▸ **Task brief**
The entries that follow include a run beginning at the line with "C2: 100nF (LINE, VB) -> 100nF (LINE, VE)" and ending at the line with "C3: 1nF (FILT, VE2) -> none"; restate that run word for word and leave the rest out.

^^^^^^^^^^^^^^^^

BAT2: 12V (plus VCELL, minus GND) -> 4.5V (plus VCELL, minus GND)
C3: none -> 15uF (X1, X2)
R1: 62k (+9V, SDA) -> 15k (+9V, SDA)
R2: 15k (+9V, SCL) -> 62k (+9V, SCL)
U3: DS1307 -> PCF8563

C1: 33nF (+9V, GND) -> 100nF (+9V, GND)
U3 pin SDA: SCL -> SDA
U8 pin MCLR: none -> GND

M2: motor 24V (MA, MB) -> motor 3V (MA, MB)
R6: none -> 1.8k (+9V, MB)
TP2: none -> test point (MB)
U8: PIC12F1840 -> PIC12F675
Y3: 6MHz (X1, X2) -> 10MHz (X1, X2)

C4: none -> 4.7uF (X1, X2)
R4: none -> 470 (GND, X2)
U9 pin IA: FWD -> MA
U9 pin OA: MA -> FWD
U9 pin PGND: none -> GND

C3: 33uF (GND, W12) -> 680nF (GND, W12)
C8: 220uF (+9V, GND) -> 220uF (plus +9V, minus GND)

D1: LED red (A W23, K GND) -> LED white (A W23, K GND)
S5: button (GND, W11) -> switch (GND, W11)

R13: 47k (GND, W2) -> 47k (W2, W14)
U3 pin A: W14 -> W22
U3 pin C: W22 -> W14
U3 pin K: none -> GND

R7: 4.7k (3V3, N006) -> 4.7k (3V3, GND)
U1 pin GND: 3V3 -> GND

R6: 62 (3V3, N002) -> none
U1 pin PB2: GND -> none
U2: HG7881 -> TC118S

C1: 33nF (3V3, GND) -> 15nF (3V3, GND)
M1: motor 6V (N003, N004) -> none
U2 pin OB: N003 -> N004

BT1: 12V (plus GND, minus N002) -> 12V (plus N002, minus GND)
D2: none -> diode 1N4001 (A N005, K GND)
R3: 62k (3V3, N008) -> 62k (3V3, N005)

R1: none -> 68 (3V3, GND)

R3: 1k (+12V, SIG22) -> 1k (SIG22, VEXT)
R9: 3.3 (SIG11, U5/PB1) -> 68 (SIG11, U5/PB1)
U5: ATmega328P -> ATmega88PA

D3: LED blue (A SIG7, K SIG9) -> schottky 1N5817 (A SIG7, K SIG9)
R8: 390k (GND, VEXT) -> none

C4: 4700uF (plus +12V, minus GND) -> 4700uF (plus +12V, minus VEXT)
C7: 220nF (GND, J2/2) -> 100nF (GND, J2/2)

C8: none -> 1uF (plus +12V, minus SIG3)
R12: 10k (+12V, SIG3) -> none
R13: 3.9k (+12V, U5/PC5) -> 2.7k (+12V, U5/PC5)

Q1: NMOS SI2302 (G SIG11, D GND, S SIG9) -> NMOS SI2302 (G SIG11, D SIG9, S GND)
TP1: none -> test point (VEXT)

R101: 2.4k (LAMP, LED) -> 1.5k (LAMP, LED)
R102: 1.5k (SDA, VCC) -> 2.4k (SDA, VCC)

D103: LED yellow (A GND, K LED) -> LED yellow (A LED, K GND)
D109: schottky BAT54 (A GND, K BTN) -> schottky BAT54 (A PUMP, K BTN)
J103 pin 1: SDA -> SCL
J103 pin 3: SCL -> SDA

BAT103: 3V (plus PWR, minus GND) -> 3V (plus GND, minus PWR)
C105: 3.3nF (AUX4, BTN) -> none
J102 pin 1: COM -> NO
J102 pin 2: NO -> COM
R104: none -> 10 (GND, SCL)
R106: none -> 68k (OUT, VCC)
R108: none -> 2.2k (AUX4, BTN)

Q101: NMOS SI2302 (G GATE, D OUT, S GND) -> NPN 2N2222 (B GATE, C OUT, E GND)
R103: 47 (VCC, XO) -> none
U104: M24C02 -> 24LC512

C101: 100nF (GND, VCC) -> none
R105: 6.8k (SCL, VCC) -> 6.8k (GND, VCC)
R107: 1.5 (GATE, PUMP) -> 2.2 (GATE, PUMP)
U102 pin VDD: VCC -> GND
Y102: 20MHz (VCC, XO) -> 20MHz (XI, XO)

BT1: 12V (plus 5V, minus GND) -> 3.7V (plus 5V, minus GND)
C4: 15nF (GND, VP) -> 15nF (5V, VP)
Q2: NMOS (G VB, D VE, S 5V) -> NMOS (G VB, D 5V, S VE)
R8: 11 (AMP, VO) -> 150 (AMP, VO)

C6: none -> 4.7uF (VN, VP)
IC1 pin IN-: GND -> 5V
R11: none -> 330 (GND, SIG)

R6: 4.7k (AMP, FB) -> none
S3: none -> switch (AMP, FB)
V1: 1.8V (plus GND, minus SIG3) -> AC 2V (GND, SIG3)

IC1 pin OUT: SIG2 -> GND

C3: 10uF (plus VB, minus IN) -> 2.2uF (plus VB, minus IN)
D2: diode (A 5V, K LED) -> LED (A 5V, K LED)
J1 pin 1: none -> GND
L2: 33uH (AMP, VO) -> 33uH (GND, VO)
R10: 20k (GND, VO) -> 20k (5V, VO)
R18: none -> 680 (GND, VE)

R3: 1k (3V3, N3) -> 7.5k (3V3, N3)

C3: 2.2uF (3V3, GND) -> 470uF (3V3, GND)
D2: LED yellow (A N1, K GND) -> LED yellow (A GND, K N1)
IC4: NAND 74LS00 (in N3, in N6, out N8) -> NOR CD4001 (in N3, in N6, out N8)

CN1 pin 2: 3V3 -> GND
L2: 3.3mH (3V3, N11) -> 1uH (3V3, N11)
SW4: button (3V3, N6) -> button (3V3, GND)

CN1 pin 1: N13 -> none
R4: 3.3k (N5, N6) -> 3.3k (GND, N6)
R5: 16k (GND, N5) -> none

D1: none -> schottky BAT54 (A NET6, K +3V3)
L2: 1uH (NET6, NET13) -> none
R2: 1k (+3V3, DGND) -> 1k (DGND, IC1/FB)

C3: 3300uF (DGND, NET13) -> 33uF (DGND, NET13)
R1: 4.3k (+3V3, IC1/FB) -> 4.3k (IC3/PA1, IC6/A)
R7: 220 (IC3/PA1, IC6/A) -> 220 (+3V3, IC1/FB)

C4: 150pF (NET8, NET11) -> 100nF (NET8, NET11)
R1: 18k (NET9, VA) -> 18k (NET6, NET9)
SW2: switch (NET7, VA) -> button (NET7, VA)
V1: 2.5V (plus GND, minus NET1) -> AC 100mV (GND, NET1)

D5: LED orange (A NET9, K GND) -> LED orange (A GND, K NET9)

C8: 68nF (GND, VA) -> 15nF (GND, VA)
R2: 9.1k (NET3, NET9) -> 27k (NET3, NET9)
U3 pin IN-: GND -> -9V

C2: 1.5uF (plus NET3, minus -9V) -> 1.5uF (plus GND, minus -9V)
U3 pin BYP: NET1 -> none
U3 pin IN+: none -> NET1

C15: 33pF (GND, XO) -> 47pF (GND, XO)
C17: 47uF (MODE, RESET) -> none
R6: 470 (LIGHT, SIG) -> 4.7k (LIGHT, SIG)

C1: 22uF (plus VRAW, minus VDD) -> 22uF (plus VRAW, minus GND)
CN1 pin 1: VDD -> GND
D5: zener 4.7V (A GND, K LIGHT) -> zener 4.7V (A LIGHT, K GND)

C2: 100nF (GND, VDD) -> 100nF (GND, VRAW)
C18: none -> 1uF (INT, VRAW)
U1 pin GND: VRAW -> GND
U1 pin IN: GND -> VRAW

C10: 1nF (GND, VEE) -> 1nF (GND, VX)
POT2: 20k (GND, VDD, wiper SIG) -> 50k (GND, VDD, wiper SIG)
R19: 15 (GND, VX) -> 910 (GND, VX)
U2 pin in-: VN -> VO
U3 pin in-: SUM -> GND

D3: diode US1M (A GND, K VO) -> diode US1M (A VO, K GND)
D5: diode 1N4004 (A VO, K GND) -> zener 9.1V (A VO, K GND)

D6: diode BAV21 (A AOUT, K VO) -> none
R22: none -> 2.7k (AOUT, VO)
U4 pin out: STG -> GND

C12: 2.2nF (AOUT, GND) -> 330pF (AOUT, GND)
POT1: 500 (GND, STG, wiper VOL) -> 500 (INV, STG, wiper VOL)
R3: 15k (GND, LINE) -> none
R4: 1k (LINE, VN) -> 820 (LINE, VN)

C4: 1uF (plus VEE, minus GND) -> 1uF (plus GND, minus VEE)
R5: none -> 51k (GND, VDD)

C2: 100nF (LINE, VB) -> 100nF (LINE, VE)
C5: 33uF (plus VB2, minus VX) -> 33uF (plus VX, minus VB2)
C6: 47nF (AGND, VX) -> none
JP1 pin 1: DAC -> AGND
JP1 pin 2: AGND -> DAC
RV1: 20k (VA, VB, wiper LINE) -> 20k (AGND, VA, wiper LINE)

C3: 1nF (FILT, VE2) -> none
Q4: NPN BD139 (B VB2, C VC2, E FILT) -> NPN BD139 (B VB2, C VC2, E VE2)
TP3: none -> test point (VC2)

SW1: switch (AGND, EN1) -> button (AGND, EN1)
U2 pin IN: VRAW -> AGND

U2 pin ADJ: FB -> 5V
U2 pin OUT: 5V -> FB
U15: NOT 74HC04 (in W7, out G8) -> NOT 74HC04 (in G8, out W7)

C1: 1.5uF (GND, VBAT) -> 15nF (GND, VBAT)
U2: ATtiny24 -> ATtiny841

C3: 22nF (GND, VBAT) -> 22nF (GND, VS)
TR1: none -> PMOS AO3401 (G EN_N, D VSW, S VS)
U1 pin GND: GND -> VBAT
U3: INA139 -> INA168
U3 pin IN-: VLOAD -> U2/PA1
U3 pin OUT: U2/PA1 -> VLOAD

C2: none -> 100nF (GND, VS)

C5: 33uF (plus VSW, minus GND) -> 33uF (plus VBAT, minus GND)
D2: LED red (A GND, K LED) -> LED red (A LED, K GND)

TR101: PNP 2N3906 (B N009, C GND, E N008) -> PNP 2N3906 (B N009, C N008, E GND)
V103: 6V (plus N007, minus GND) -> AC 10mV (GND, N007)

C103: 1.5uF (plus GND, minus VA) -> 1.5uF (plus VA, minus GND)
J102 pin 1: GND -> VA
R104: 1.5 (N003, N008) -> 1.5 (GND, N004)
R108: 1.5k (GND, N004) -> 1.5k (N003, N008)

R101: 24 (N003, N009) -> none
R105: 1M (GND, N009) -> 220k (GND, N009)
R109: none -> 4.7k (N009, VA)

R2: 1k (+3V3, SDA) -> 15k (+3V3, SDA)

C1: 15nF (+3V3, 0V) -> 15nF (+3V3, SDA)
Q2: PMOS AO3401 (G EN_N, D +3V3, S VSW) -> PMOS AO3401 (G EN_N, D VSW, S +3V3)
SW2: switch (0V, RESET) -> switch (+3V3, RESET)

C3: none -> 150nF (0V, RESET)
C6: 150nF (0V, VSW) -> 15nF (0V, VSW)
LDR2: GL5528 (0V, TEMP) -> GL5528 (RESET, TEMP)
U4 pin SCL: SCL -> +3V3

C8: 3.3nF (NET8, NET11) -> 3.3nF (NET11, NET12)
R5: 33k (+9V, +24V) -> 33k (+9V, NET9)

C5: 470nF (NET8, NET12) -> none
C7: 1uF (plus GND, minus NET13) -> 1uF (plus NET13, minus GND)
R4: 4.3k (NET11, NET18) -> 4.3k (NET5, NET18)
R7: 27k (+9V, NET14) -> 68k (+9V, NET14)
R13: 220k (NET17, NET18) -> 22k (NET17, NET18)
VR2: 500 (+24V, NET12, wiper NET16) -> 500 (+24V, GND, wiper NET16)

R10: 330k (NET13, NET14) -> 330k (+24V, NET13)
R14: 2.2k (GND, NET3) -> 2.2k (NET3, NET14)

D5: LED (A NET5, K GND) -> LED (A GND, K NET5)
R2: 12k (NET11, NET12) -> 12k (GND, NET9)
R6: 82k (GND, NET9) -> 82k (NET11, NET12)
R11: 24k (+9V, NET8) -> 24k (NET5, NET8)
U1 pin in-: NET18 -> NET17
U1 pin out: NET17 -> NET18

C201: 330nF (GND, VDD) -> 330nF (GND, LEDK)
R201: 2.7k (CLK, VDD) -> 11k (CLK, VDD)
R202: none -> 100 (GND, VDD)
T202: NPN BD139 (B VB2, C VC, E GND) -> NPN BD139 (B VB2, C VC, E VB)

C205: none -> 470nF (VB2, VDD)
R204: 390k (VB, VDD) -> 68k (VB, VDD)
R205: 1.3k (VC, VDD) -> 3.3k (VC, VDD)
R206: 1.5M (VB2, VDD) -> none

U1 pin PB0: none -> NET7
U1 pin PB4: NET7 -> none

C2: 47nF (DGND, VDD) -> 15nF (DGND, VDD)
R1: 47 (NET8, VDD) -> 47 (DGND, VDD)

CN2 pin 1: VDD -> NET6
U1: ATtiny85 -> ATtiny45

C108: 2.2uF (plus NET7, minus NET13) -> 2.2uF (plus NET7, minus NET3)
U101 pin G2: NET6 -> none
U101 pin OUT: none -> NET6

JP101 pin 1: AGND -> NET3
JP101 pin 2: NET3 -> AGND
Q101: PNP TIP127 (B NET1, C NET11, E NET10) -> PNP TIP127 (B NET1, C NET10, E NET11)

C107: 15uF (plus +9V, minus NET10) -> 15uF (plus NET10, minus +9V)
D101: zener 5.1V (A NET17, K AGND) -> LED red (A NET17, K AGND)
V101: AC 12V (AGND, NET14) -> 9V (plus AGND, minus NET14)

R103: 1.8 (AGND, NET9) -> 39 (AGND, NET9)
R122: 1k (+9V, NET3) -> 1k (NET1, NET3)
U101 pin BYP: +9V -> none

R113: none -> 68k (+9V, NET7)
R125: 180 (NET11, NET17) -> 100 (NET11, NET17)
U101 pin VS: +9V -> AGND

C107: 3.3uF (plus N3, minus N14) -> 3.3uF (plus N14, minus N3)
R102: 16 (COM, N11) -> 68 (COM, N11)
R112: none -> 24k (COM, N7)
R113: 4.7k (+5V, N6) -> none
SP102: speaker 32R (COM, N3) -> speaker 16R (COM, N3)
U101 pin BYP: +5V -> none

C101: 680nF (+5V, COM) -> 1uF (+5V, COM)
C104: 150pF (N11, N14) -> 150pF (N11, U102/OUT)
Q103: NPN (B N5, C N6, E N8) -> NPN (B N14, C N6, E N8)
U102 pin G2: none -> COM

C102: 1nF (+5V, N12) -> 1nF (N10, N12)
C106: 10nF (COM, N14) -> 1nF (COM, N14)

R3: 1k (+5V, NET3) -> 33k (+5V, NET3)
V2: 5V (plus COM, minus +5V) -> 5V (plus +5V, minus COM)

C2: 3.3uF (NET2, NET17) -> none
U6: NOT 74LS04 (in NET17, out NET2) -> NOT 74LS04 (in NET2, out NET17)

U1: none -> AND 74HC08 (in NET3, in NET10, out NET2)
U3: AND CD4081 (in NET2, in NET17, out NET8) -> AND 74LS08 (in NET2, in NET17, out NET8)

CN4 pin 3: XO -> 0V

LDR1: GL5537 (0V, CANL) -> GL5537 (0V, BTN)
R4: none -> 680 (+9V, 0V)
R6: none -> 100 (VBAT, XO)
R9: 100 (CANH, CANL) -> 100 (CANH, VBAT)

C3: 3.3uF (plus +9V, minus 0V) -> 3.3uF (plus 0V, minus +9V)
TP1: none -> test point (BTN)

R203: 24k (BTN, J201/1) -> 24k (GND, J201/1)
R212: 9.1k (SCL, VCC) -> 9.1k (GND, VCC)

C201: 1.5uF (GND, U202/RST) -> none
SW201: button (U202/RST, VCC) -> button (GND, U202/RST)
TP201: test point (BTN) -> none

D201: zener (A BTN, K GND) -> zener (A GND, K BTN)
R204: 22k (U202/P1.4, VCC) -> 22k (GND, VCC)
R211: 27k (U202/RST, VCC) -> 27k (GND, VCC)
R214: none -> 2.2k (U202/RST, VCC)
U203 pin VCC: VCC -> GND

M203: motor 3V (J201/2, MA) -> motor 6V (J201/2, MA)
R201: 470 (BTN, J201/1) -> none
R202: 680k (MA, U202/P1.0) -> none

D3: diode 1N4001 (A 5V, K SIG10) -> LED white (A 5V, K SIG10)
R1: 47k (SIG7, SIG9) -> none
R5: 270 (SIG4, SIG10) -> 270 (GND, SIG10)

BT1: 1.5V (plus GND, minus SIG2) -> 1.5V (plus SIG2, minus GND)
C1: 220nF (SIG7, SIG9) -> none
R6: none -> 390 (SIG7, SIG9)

^^^^^^^^^^^^^^^^

▸ **Solution for this exercise**
C2: 100nF (LINE, VB) -> 100nF (LINE, VE)
C5: 33uF (plus VB2, minus VX) -> 33uF (plus VX, minus VB2)
C6: 47nF (AGND, VX) -> none
JP1 pin 1: DAC -> AGND
JP1 pin 2: AGND -> DAC
RV1: 20k (VA, VB, wiper LINE) -> 20k (AGND, VA, wiper LINE)

C3: 1nF (FILT, VE2) -> none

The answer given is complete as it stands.